Restate each line below word for word, skipping every picture.

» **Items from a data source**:
- - - - - - -
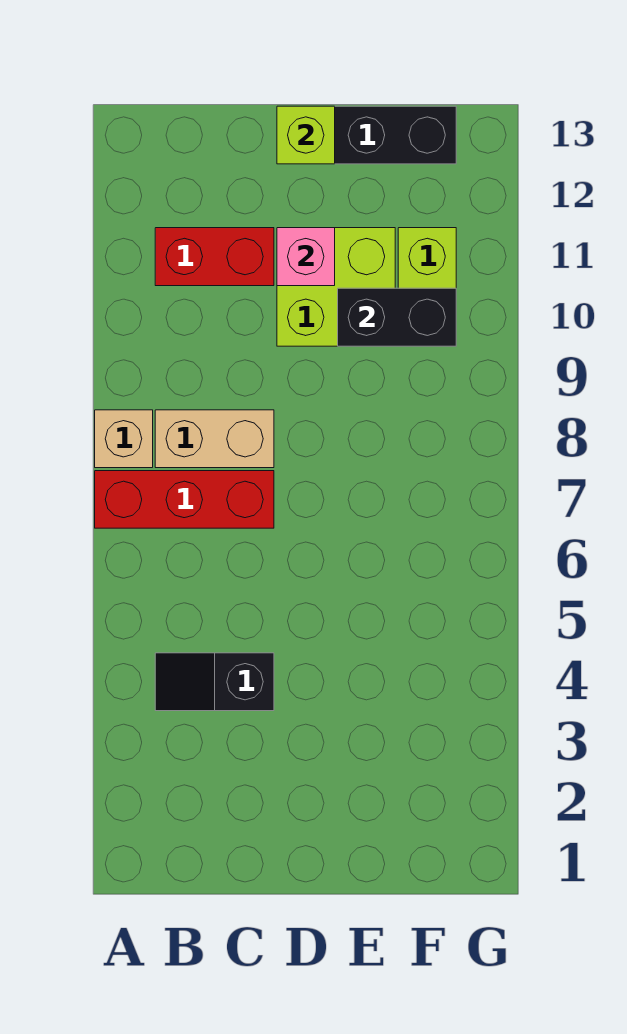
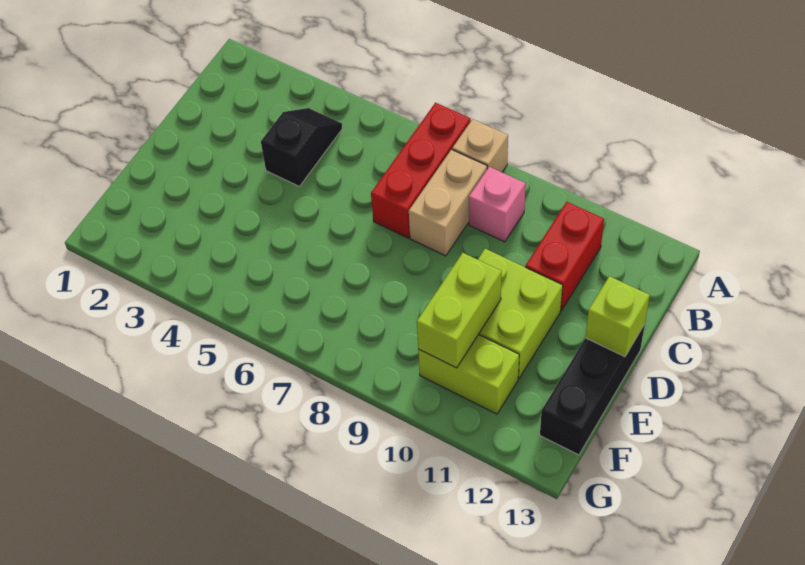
pink brick D11 level 2 -> pink brick B9 level 1
black brick E10:F10 level 2 -> lime brick E10:F10 level 2

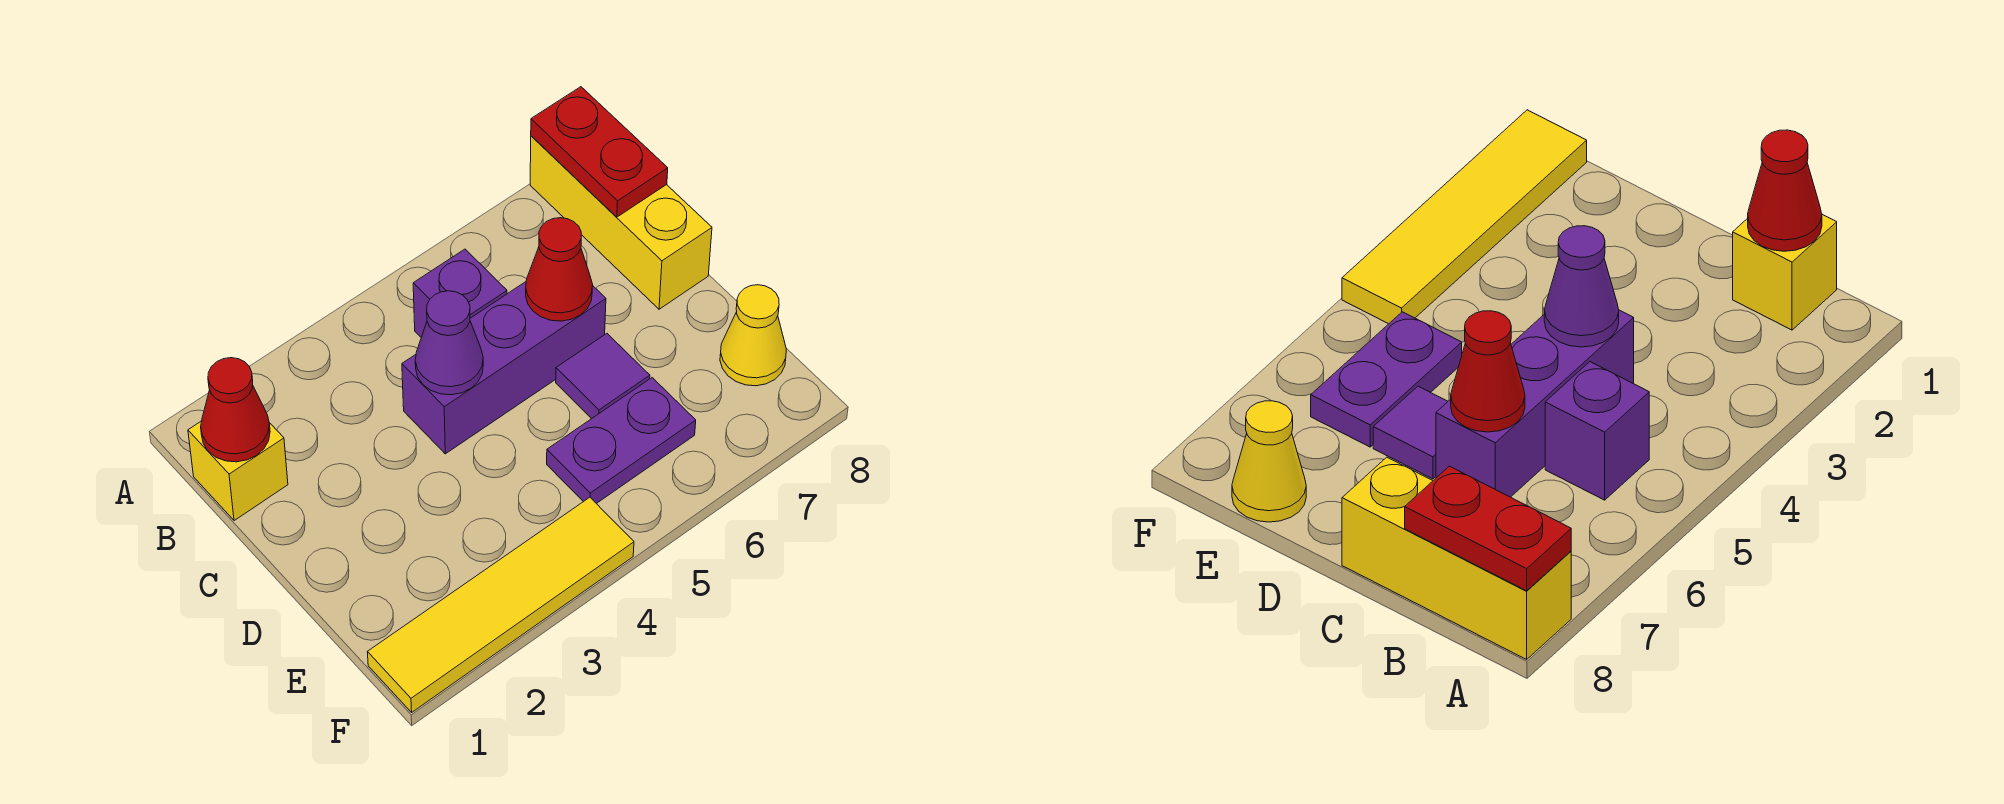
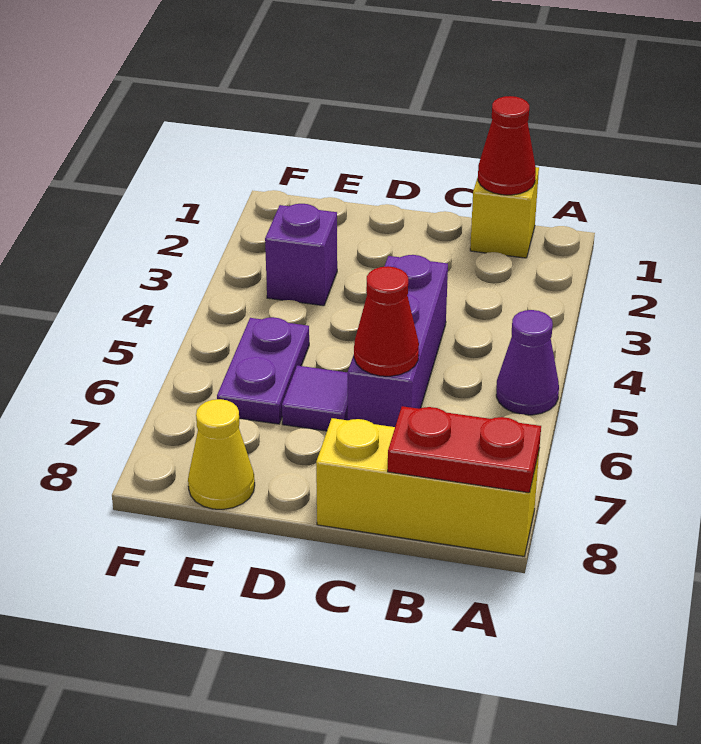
purple brick B5 level 1 -> purple brick E3 level 1
purple cone C4 level 2 -> purple cone A5 level 1
yellow tile F1:F4 level 1 -> none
- - - - - - -
» **Result**:
pink brick D11 level 2 -> pink brick B9 level 1
black brick E10:F10 level 2 -> lime brick E10:F10 level 2

purple brick B5 level 1 -> purple brick E3 level 1
purple cone C4 level 2 -> purple cone A5 level 1
yellow tile F1:F4 level 1 -> none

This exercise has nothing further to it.